[Start of section]
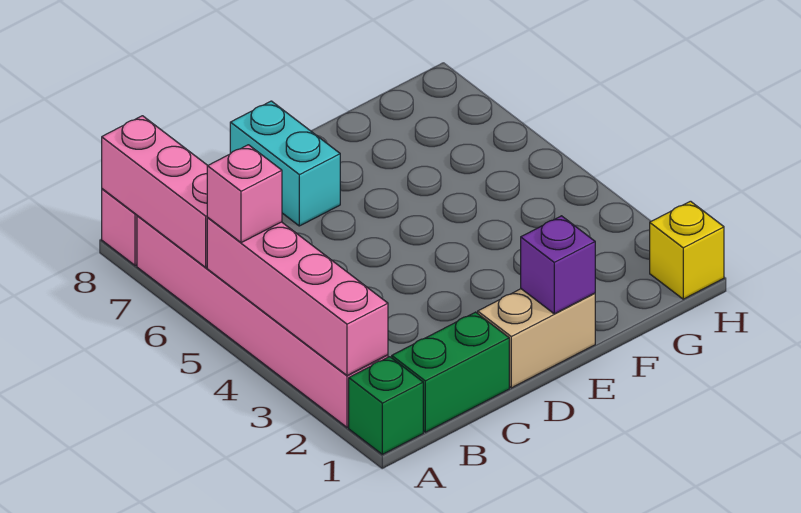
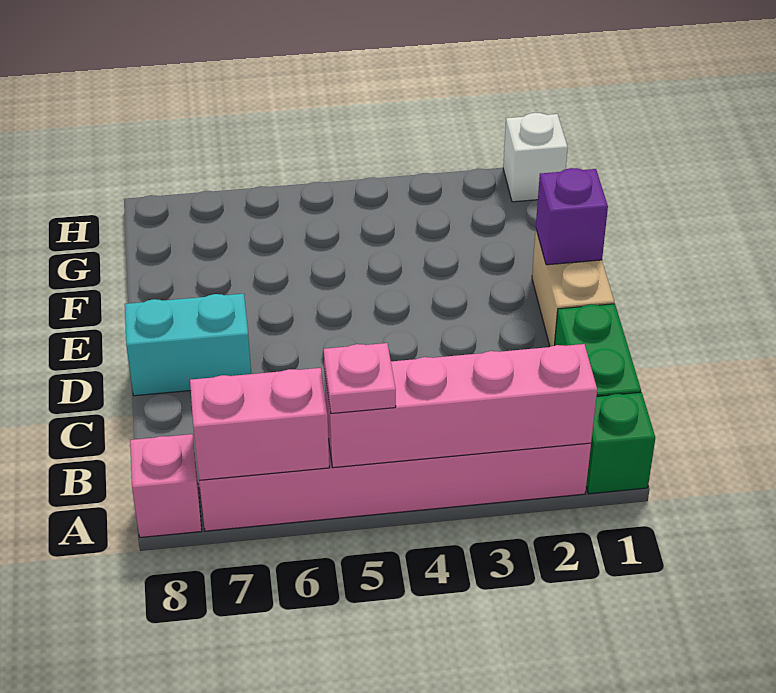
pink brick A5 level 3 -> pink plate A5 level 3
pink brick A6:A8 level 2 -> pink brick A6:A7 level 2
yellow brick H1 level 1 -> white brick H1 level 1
[End of section]
[Start of section]
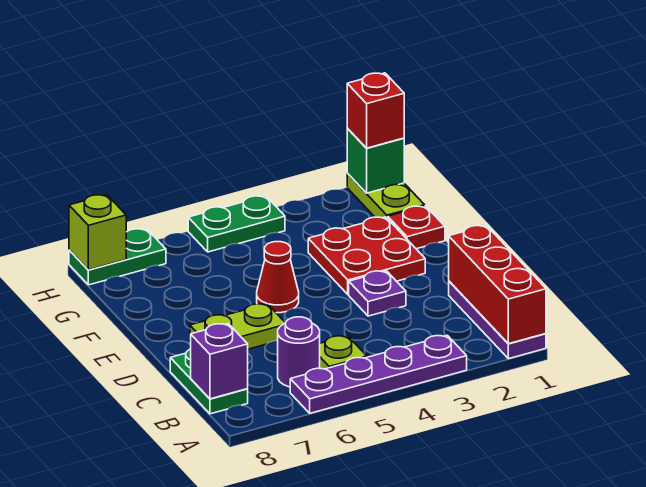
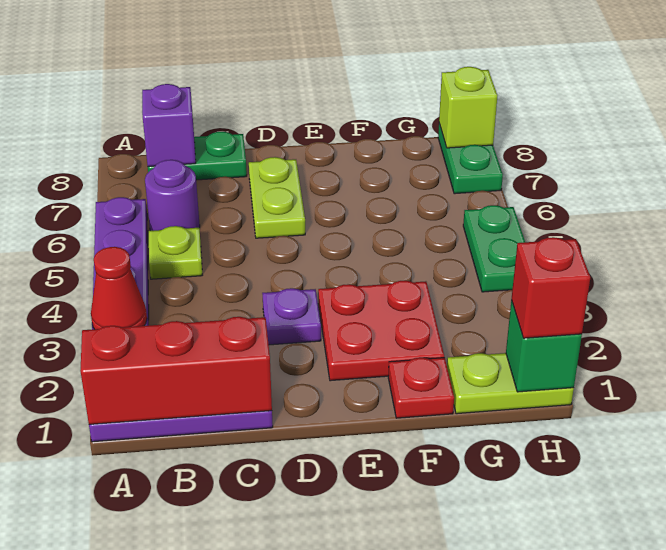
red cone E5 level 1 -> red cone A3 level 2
[End of section]
Starting at the line above that contains "pink brick A6:A8", repeat each line exactly up to and including the line that contains "yellow brick H1", and stop there.

_Response area_.
pink brick A6:A8 level 2 -> pink brick A6:A7 level 2
yellow brick H1 level 1 -> white brick H1 level 1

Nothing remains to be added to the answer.